### [Records shown]
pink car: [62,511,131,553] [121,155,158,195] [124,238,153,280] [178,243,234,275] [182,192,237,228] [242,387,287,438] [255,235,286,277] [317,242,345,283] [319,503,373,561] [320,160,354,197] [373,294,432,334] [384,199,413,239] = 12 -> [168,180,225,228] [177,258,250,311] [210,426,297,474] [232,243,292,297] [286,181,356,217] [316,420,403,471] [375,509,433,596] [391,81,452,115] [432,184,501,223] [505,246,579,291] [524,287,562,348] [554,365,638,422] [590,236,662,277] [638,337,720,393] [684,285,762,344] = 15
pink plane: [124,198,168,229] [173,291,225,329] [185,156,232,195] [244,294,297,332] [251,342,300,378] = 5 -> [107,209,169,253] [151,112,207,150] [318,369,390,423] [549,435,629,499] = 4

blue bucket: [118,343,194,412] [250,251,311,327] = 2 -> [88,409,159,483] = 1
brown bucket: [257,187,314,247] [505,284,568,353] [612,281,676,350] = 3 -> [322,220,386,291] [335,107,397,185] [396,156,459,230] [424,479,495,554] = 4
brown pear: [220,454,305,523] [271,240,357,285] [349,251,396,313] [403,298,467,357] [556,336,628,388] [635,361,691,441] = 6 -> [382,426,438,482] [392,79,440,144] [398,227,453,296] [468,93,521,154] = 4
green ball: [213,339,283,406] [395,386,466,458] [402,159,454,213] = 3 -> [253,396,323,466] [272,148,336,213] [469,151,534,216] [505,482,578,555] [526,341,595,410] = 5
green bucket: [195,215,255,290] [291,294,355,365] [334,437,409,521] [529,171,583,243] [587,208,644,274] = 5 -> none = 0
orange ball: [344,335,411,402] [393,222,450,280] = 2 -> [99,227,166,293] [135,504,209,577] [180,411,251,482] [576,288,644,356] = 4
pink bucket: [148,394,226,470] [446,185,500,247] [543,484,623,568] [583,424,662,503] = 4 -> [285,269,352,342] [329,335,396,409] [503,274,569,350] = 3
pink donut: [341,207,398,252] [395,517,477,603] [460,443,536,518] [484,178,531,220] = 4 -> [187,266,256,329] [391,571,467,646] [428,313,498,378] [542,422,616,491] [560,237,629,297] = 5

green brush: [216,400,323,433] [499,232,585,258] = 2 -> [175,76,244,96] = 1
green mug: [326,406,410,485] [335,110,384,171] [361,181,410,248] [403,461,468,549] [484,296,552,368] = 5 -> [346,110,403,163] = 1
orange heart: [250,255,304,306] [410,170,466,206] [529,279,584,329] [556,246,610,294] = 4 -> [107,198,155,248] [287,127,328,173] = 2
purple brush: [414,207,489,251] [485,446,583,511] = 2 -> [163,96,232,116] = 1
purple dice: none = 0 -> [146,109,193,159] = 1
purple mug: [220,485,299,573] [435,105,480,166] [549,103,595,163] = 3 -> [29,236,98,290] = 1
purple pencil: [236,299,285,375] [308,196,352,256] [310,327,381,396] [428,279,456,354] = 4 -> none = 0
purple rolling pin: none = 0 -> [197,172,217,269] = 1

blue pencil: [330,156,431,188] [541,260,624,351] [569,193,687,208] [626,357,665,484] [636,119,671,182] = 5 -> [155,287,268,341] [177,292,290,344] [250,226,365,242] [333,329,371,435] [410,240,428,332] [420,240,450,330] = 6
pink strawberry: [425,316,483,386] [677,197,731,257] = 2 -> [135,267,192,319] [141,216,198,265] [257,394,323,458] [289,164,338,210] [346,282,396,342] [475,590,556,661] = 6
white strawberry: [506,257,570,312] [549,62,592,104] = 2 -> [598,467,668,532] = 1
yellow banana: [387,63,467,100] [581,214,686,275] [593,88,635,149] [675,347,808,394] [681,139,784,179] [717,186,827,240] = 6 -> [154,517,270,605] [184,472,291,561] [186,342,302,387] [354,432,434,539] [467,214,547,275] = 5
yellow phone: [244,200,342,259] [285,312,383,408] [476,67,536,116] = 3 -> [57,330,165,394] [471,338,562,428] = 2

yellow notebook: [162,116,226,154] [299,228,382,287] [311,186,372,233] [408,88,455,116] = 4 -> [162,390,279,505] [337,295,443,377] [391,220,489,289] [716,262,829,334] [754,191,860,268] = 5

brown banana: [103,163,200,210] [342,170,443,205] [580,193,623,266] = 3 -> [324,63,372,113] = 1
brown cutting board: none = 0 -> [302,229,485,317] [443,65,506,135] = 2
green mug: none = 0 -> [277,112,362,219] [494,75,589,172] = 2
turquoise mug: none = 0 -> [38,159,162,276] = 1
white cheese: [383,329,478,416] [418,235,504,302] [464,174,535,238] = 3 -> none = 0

### [Exercise directions]
Exactly as they stand above, write out the entries.

### [Response to the task]
pink car: [62,511,131,553] [121,155,158,195] [124,238,153,280] [178,243,234,275] [182,192,237,228] [242,387,287,438] [255,235,286,277] [317,242,345,283] [319,503,373,561] [320,160,354,197] [373,294,432,334] [384,199,413,239] = 12 -> [168,180,225,228] [177,258,250,311] [210,426,297,474] [232,243,292,297] [286,181,356,217] [316,420,403,471] [375,509,433,596] [391,81,452,115] [432,184,501,223] [505,246,579,291] [524,287,562,348] [554,365,638,422] [590,236,662,277] [638,337,720,393] [684,285,762,344] = 15
pink plane: [124,198,168,229] [173,291,225,329] [185,156,232,195] [244,294,297,332] [251,342,300,378] = 5 -> [107,209,169,253] [151,112,207,150] [318,369,390,423] [549,435,629,499] = 4

blue bucket: [118,343,194,412] [250,251,311,327] = 2 -> [88,409,159,483] = 1
brown bucket: [257,187,314,247] [505,284,568,353] [612,281,676,350] = 3 -> [322,220,386,291] [335,107,397,185] [396,156,459,230] [424,479,495,554] = 4
brown pear: [220,454,305,523] [271,240,357,285] [349,251,396,313] [403,298,467,357] [556,336,628,388] [635,361,691,441] = 6 -> [382,426,438,482] [392,79,440,144] [398,227,453,296] [468,93,521,154] = 4
green ball: [213,339,283,406] [395,386,466,458] [402,159,454,213] = 3 -> [253,396,323,466] [272,148,336,213] [469,151,534,216] [505,482,578,555] [526,341,595,410] = 5
green bucket: [195,215,255,290] [291,294,355,365] [334,437,409,521] [529,171,583,243] [587,208,644,274] = 5 -> none = 0
orange ball: [344,335,411,402] [393,222,450,280] = 2 -> [99,227,166,293] [135,504,209,577] [180,411,251,482] [576,288,644,356] = 4
pink bucket: [148,394,226,470] [446,185,500,247] [543,484,623,568] [583,424,662,503] = 4 -> [285,269,352,342] [329,335,396,409] [503,274,569,350] = 3
pink donut: [341,207,398,252] [395,517,477,603] [460,443,536,518] [484,178,531,220] = 4 -> [187,266,256,329] [391,571,467,646] [428,313,498,378] [542,422,616,491] [560,237,629,297] = 5

green brush: [216,400,323,433] [499,232,585,258] = 2 -> [175,76,244,96] = 1
green mug: [326,406,410,485] [335,110,384,171] [361,181,410,248] [403,461,468,549] [484,296,552,368] = 5 -> [346,110,403,163] = 1
orange heart: [250,255,304,306] [410,170,466,206] [529,279,584,329] [556,246,610,294] = 4 -> [107,198,155,248] [287,127,328,173] = 2
purple brush: [414,207,489,251] [485,446,583,511] = 2 -> [163,96,232,116] = 1
purple dice: none = 0 -> [146,109,193,159] = 1
purple mug: [220,485,299,573] [435,105,480,166] [549,103,595,163] = 3 -> [29,236,98,290] = 1
purple pencil: [236,299,285,375] [308,196,352,256] [310,327,381,396] [428,279,456,354] = 4 -> none = 0
purple rolling pin: none = 0 -> [197,172,217,269] = 1

blue pencil: [330,156,431,188] [541,260,624,351] [569,193,687,208] [626,357,665,484] [636,119,671,182] = 5 -> [155,287,268,341] [177,292,290,344] [250,226,365,242] [333,329,371,435] [410,240,428,332] [420,240,450,330] = 6
pink strawberry: [425,316,483,386] [677,197,731,257] = 2 -> [135,267,192,319] [141,216,198,265] [257,394,323,458] [289,164,338,210] [346,282,396,342] [475,590,556,661] = 6
white strawberry: [506,257,570,312] [549,62,592,104] = 2 -> [598,467,668,532] = 1
yellow banana: [387,63,467,100] [581,214,686,275] [593,88,635,149] [675,347,808,394] [681,139,784,179] [717,186,827,240] = 6 -> [154,517,270,605] [184,472,291,561] [186,342,302,387] [354,432,434,539] [467,214,547,275] = 5
yellow phone: [244,200,342,259] [285,312,383,408] [476,67,536,116] = 3 -> [57,330,165,394] [471,338,562,428] = 2

yellow notebook: [162,116,226,154] [299,228,382,287] [311,186,372,233] [408,88,455,116] = 4 -> [162,390,279,505] [337,295,443,377] [391,220,489,289] [716,262,829,334] [754,191,860,268] = 5

brown banana: [103,163,200,210] [342,170,443,205] [580,193,623,266] = 3 -> [324,63,372,113] = 1
brown cutting board: none = 0 -> [302,229,485,317] [443,65,506,135] = 2
green mug: none = 0 -> [277,112,362,219] [494,75,589,172] = 2
turquoise mug: none = 0 -> [38,159,162,276] = 1
white cheese: [383,329,478,416] [418,235,504,302] [464,174,535,238] = 3 -> none = 0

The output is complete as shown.